(Problem statement):
The listing is to be transcribed in full, with its images left out.

[Data shown Boundary: Start]

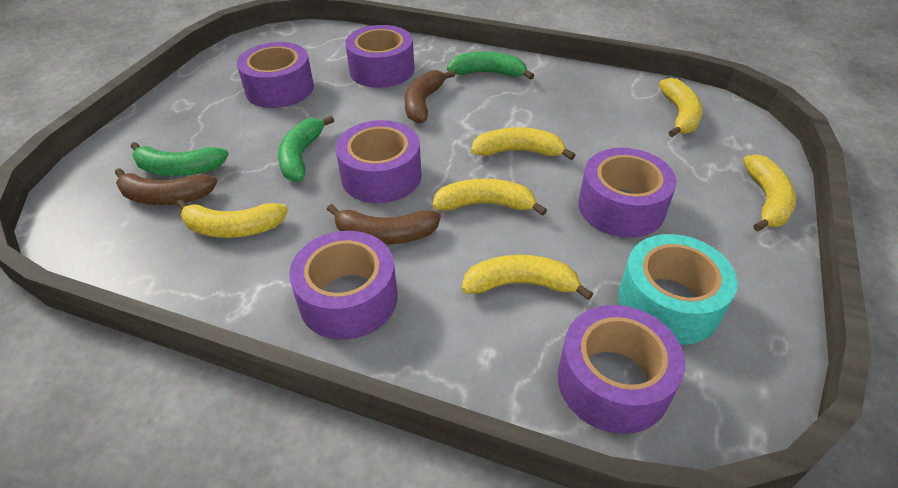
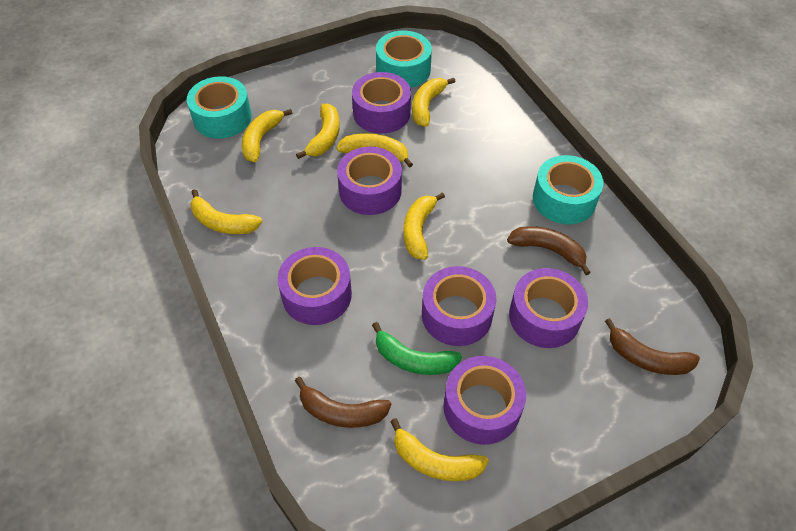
green banana: 3 -> 1
turquoise tape: 1 -> 3
yellow banana: 6 -> 7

[Data shown Boundary: End]

(Written reply):
green banana: 3 -> 1
turquoise tape: 1 -> 3
yellow banana: 6 -> 7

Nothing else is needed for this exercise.